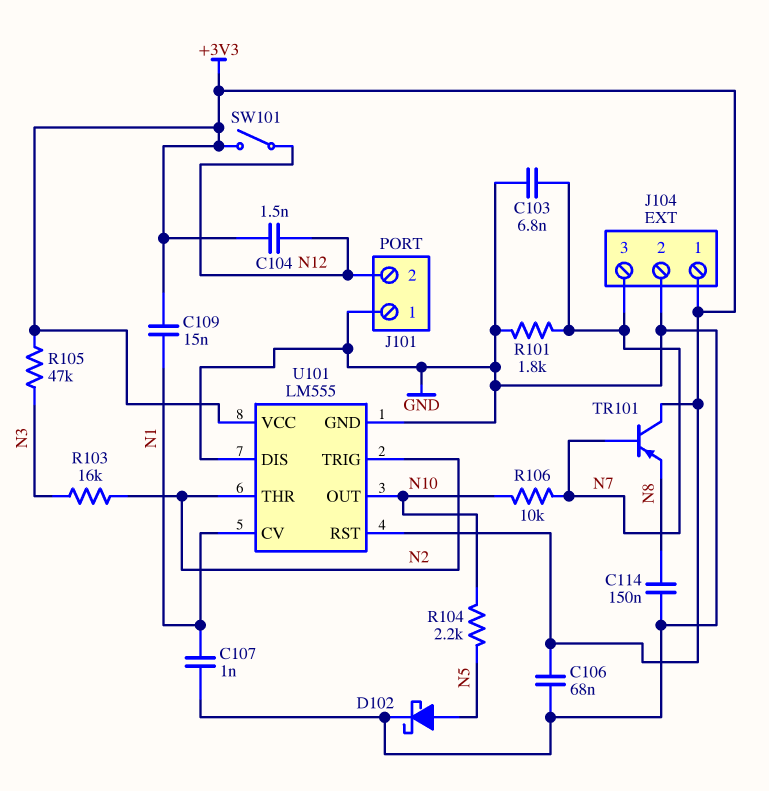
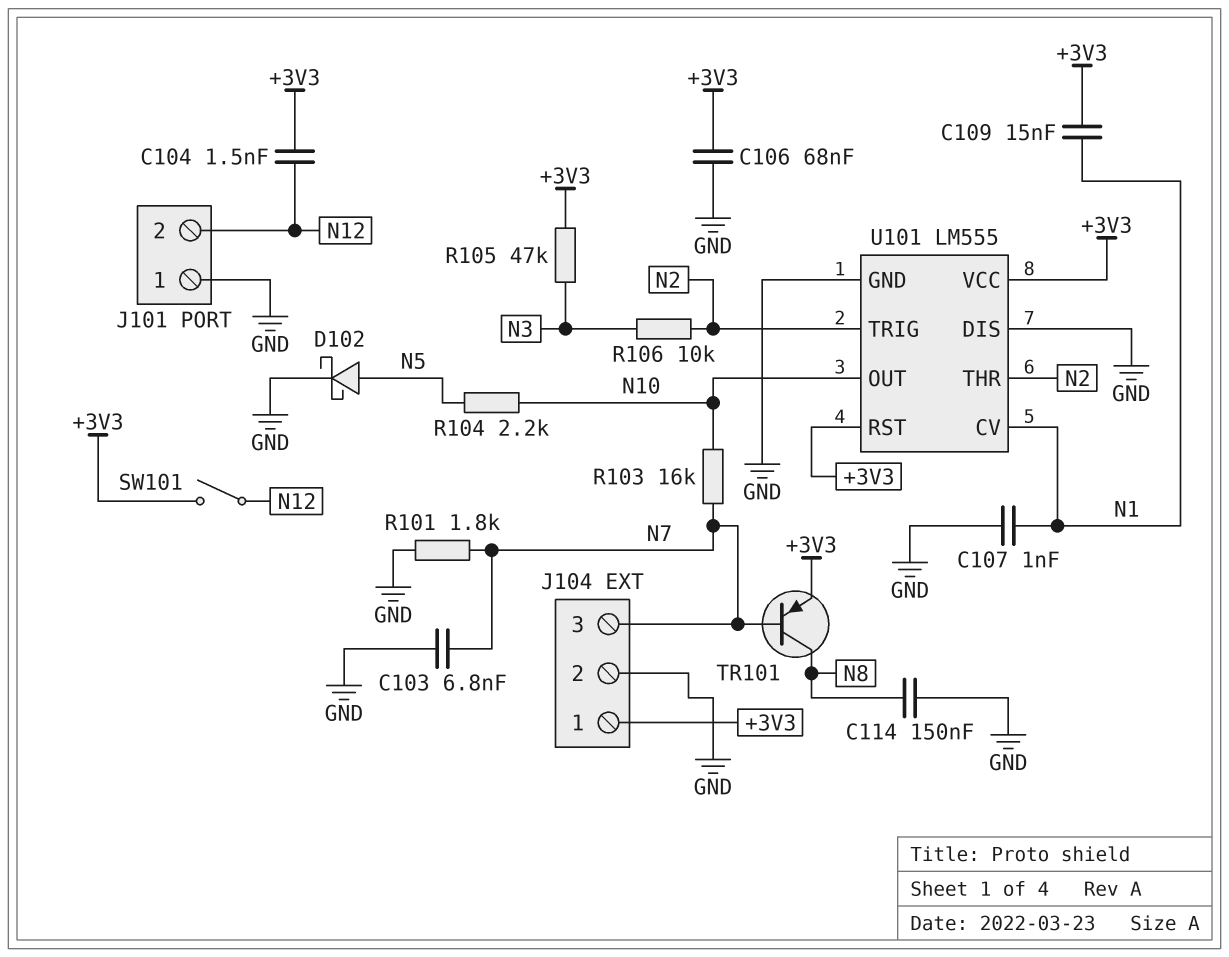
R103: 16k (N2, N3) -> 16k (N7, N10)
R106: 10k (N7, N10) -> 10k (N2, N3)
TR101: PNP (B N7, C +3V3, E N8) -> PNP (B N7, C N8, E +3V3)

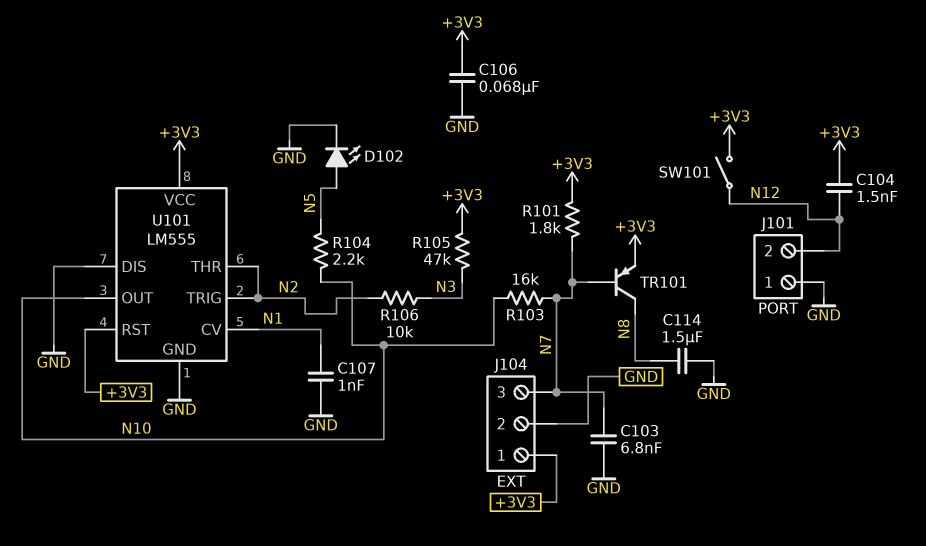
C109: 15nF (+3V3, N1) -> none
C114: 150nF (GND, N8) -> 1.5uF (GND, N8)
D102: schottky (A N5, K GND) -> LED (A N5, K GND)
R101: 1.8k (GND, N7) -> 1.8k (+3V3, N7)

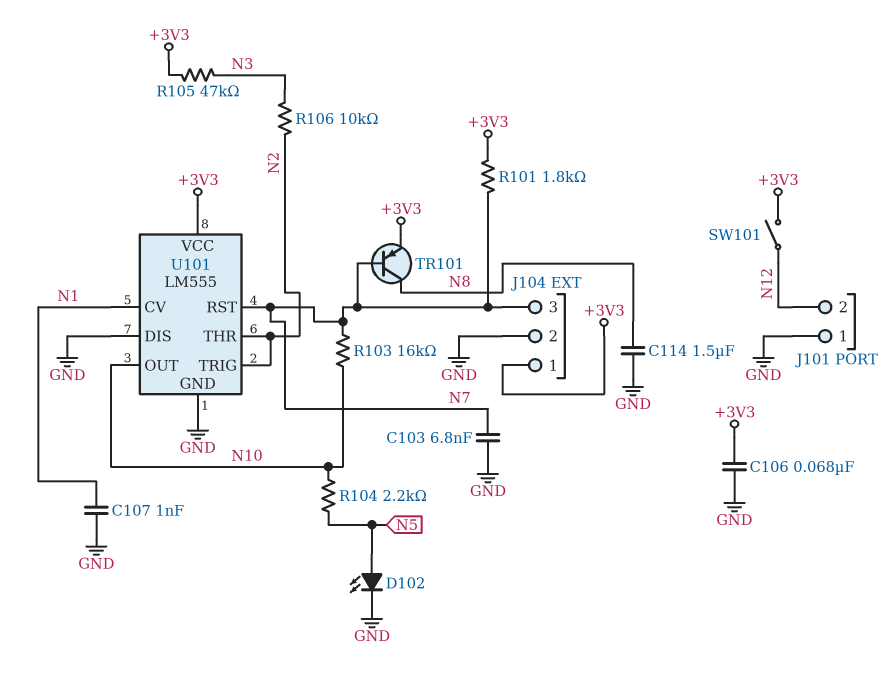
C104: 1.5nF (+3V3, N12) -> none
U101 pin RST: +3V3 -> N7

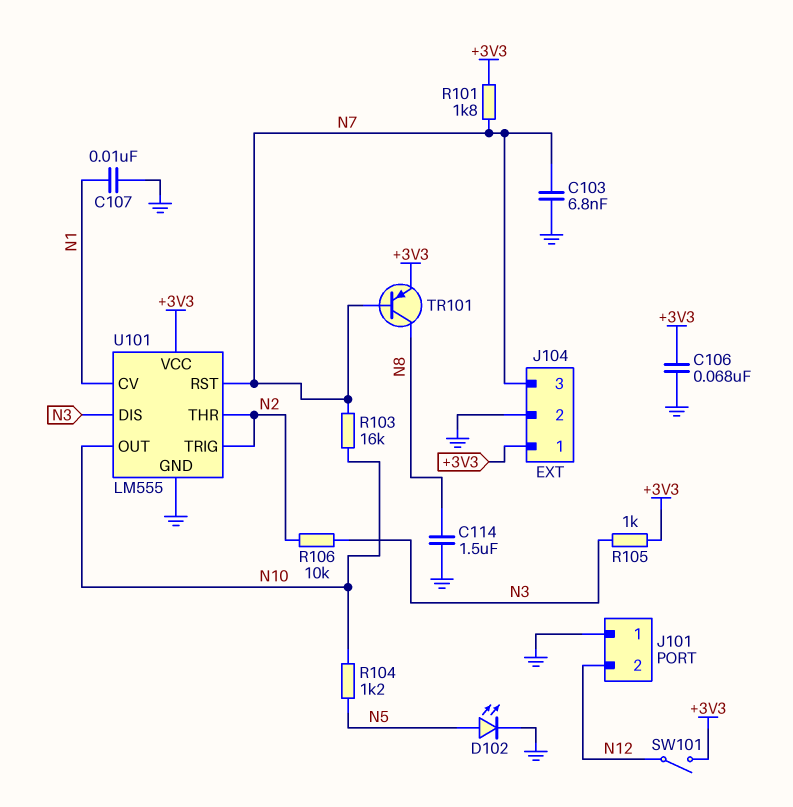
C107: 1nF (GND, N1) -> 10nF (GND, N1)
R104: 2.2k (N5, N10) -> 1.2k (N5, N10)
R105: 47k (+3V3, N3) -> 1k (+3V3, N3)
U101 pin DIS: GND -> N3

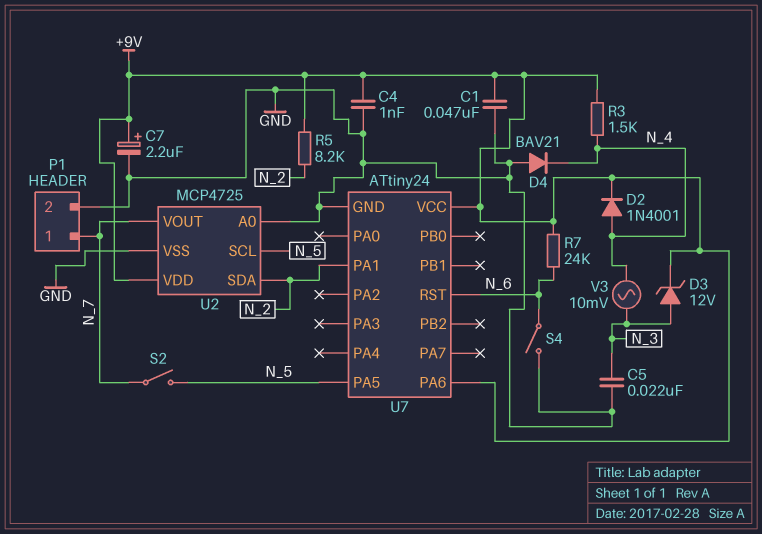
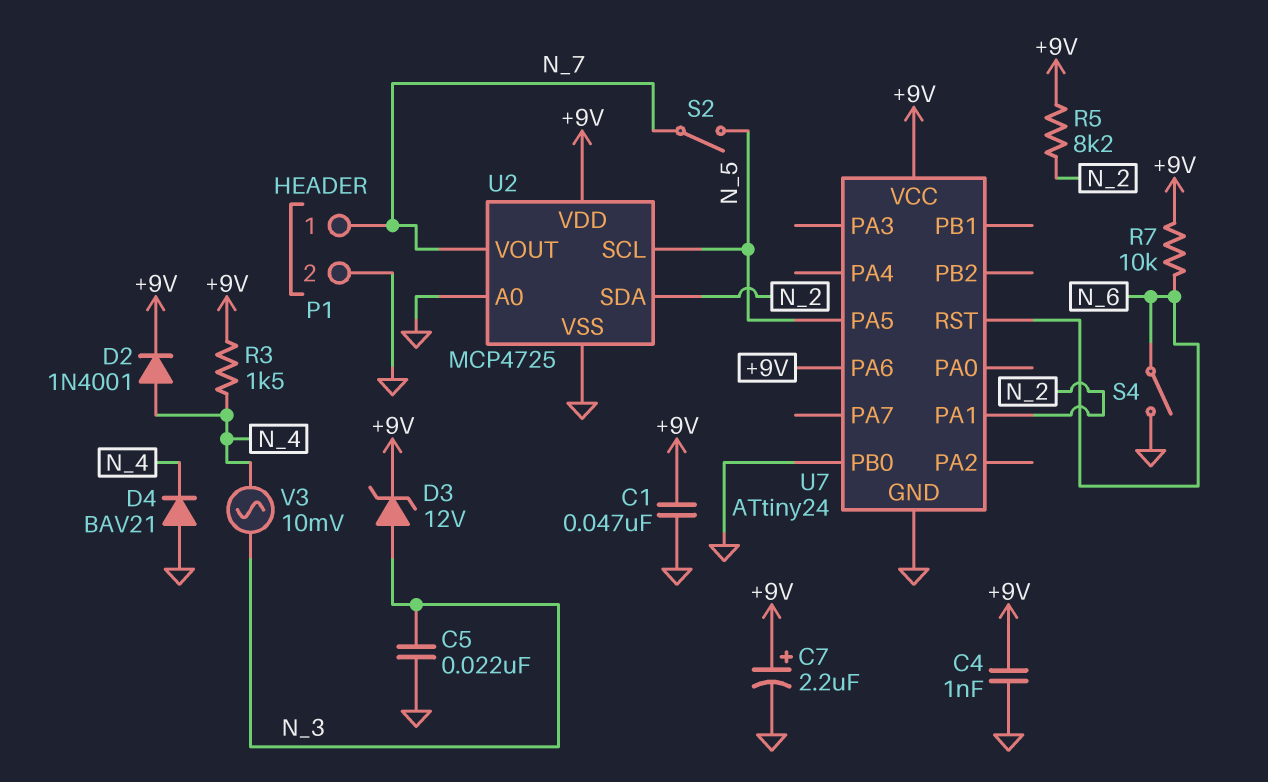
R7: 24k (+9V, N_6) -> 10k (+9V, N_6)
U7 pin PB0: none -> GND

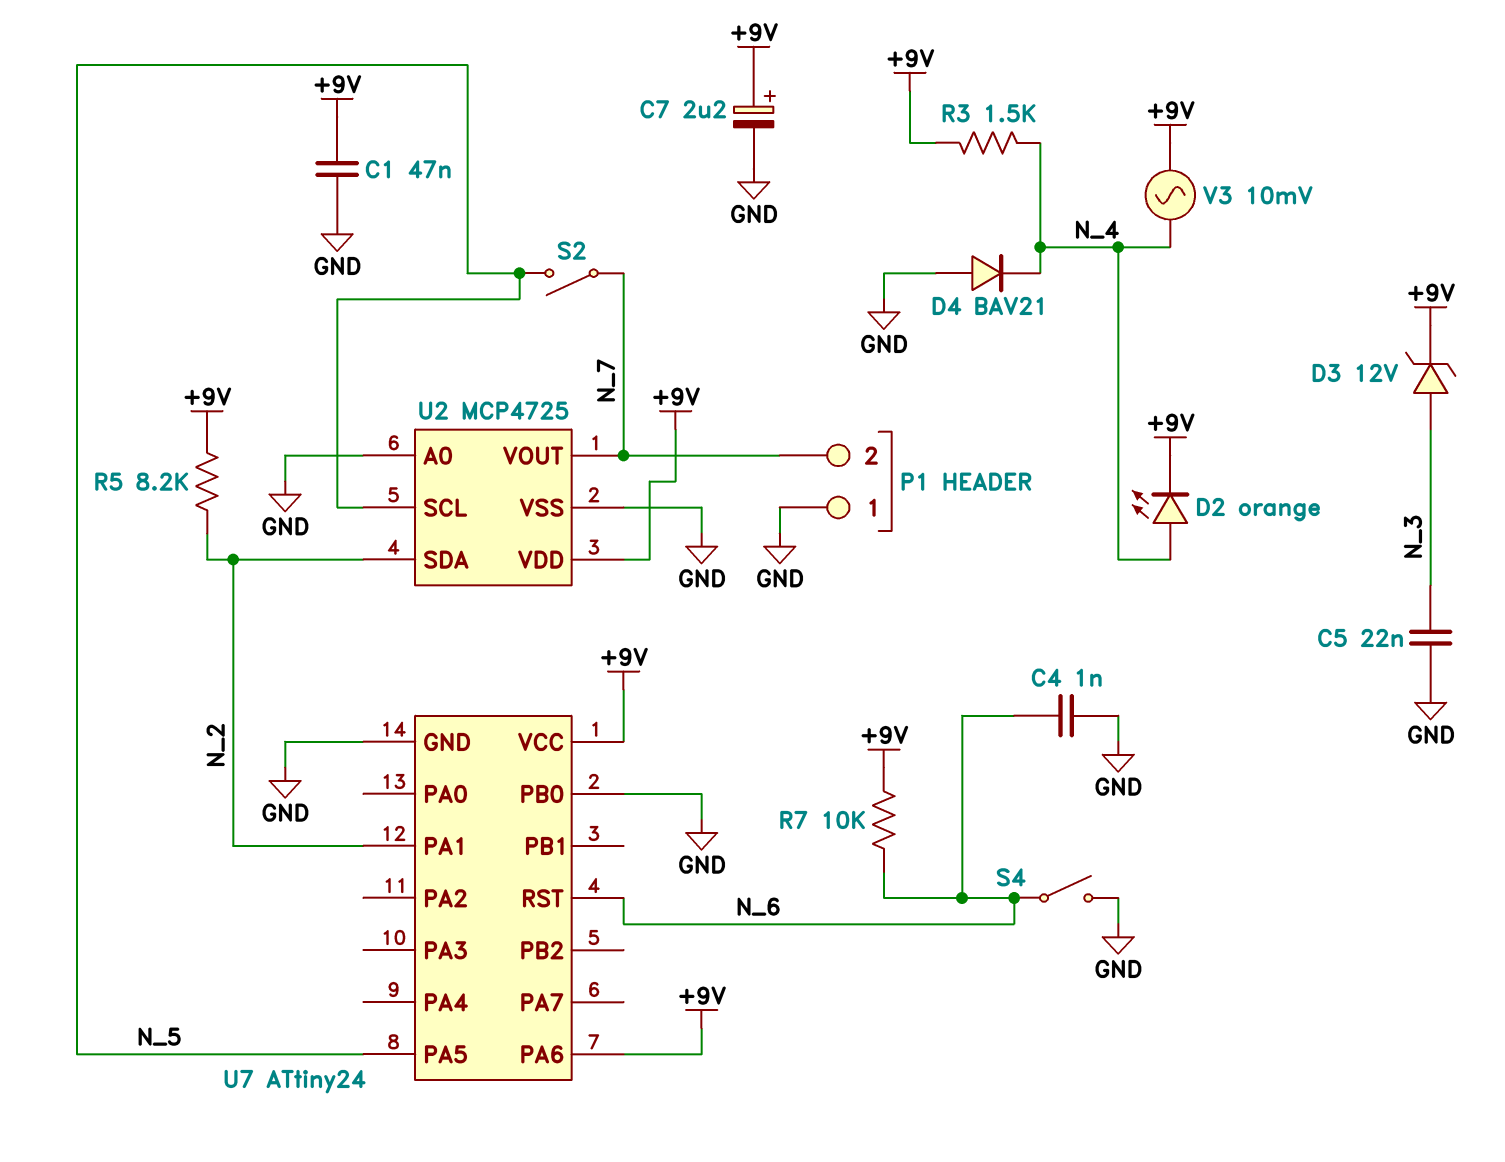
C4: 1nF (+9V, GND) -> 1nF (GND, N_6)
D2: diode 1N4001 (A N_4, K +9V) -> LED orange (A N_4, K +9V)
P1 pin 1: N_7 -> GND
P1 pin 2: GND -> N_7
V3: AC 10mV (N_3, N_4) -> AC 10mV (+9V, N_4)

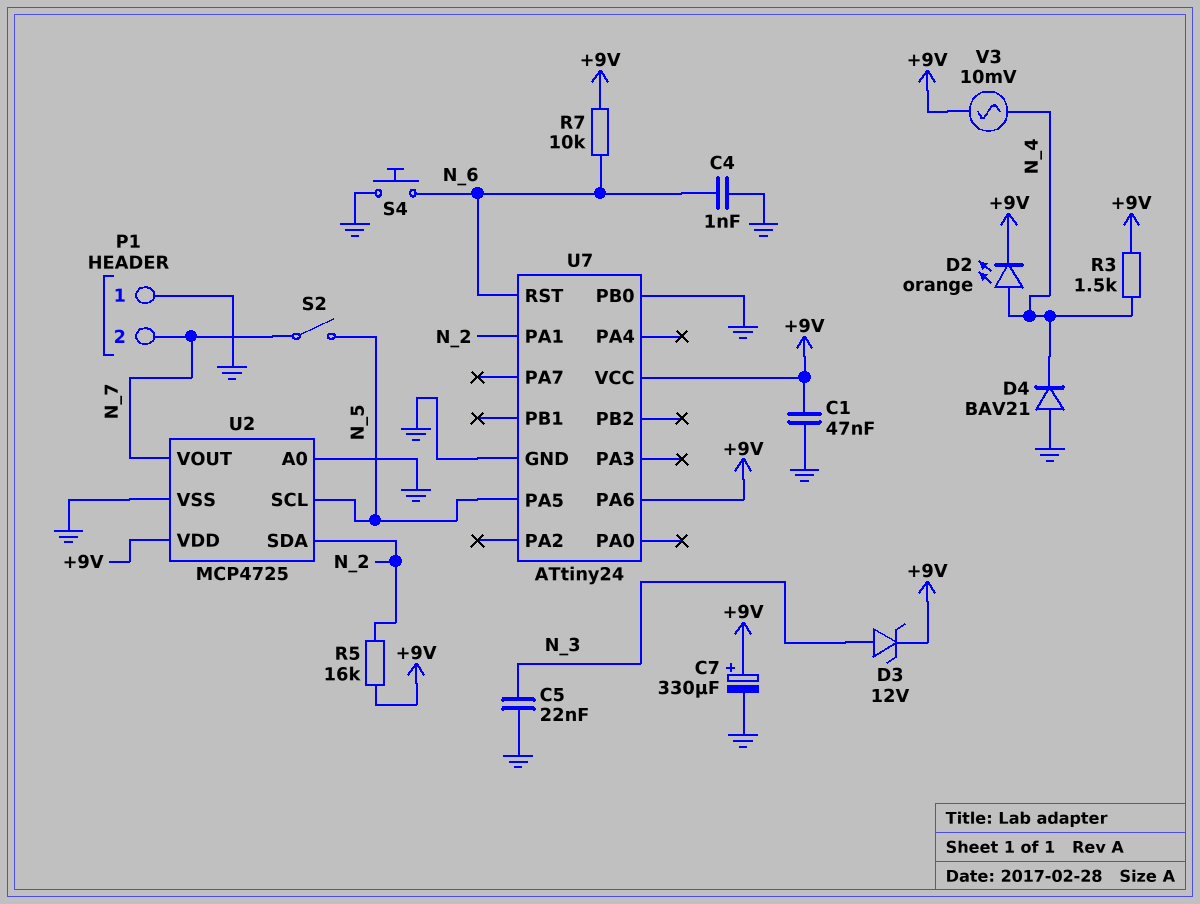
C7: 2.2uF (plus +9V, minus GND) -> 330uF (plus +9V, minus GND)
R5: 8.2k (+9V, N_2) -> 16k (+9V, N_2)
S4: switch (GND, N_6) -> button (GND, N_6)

> TASK ITEM
The response consists of the data above printed line for line, with no pictures.

> TASK RESULT
R103: 16k (N2, N3) -> 16k (N7, N10)
R106: 10k (N7, N10) -> 10k (N2, N3)
TR101: PNP (B N7, C +3V3, E N8) -> PNP (B N7, C N8, E +3V3)

C109: 15nF (+3V3, N1) -> none
C114: 150nF (GND, N8) -> 1.5uF (GND, N8)
D102: schottky (A N5, K GND) -> LED (A N5, K GND)
R101: 1.8k (GND, N7) -> 1.8k (+3V3, N7)

C104: 1.5nF (+3V3, N12) -> none
U101 pin RST: +3V3 -> N7

C107: 1nF (GND, N1) -> 10nF (GND, N1)
R104: 2.2k (N5, N10) -> 1.2k (N5, N10)
R105: 47k (+3V3, N3) -> 1k (+3V3, N3)
U101 pin DIS: GND -> N3

R7: 24k (+9V, N_6) -> 10k (+9V, N_6)
U7 pin PB0: none -> GND

C4: 1nF (+9V, GND) -> 1nF (GND, N_6)
D2: diode 1N4001 (A N_4, K +9V) -> LED orange (A N_4, K +9V)
P1 pin 1: N_7 -> GND
P1 pin 2: GND -> N_7
V3: AC 10mV (N_3, N_4) -> AC 10mV (+9V, N_4)

C7: 2.2uF (plus +9V, minus GND) -> 330uF (plus +9V, minus GND)
R5: 8.2k (+9V, N_2) -> 16k (+9V, N_2)
S4: switch (GND, N_6) -> button (GND, N_6)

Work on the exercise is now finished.